§ **REQUEST**
Pull out every line in the material below that contains the string "kern".

START ENTRIES

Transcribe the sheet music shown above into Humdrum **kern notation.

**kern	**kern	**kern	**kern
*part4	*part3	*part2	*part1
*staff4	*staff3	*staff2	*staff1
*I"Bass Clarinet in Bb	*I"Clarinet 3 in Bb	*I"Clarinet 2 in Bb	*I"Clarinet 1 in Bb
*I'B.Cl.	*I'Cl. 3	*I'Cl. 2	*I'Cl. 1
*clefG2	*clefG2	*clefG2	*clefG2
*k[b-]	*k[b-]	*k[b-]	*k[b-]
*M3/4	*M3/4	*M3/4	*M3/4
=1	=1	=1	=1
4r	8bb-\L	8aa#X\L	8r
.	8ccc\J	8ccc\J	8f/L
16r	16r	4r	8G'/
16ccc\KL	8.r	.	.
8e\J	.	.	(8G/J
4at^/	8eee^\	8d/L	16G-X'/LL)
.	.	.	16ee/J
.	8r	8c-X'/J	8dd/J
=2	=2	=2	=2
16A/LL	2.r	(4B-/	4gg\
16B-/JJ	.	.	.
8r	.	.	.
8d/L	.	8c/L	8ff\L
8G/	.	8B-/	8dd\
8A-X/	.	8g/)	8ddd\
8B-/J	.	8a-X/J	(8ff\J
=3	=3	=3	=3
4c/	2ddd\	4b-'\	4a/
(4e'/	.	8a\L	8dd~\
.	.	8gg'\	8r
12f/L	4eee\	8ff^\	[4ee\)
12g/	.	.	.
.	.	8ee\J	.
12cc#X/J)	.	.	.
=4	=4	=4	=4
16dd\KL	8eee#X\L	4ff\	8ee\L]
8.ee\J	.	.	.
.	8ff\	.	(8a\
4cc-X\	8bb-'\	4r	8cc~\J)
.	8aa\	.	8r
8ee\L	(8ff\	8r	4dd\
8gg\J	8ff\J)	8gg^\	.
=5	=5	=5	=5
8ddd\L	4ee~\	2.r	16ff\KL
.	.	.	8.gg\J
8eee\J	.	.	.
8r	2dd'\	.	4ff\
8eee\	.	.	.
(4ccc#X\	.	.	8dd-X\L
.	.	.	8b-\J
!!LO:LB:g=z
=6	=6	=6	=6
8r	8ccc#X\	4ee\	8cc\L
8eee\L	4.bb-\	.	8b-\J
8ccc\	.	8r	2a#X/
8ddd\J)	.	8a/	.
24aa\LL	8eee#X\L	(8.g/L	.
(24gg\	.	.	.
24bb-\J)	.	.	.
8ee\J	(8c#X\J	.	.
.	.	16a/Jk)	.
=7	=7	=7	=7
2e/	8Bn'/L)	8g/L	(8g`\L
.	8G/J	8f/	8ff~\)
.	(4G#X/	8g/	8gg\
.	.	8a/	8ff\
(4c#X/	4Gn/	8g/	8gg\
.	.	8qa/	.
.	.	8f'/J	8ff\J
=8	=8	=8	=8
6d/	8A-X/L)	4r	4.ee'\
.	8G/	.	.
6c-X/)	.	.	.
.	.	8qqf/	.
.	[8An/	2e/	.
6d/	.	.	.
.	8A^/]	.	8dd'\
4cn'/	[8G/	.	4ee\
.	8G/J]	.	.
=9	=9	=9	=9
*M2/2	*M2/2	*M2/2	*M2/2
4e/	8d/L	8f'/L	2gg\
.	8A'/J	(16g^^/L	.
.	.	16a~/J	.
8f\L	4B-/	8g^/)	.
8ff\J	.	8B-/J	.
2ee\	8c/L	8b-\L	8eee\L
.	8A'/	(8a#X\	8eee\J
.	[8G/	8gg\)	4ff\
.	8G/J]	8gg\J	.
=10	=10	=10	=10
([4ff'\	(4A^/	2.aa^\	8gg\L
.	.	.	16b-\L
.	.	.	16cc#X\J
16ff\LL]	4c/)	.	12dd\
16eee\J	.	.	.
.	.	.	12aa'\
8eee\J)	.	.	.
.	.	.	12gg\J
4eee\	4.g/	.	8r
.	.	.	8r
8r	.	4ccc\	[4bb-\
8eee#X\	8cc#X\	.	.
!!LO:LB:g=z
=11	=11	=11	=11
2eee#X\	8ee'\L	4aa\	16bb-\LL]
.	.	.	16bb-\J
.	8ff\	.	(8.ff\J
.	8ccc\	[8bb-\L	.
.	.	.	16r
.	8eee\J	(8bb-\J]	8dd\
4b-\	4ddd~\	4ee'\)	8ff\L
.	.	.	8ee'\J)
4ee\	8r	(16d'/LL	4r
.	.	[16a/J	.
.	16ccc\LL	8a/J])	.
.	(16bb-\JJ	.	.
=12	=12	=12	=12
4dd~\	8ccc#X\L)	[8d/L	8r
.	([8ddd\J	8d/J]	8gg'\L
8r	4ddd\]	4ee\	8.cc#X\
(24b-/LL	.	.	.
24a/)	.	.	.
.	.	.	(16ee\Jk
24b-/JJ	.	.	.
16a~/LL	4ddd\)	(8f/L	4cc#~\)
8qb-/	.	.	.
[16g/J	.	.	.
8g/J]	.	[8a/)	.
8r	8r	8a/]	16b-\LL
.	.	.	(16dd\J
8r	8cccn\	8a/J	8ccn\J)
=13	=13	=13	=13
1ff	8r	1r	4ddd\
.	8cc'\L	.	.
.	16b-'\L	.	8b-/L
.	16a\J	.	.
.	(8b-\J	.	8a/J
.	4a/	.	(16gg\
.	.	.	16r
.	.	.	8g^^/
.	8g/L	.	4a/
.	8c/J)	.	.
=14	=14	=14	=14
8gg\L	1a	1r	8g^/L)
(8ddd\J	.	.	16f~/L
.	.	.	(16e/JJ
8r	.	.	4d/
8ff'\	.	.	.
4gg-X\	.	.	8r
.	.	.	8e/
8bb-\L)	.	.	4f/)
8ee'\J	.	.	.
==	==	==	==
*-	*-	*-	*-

END ENTRIES

§ **EXERCISE RESPONSE**
Transcribe the sheet music shown above into Humdrum **kern notation.
**kern	**kern	**kern	**kern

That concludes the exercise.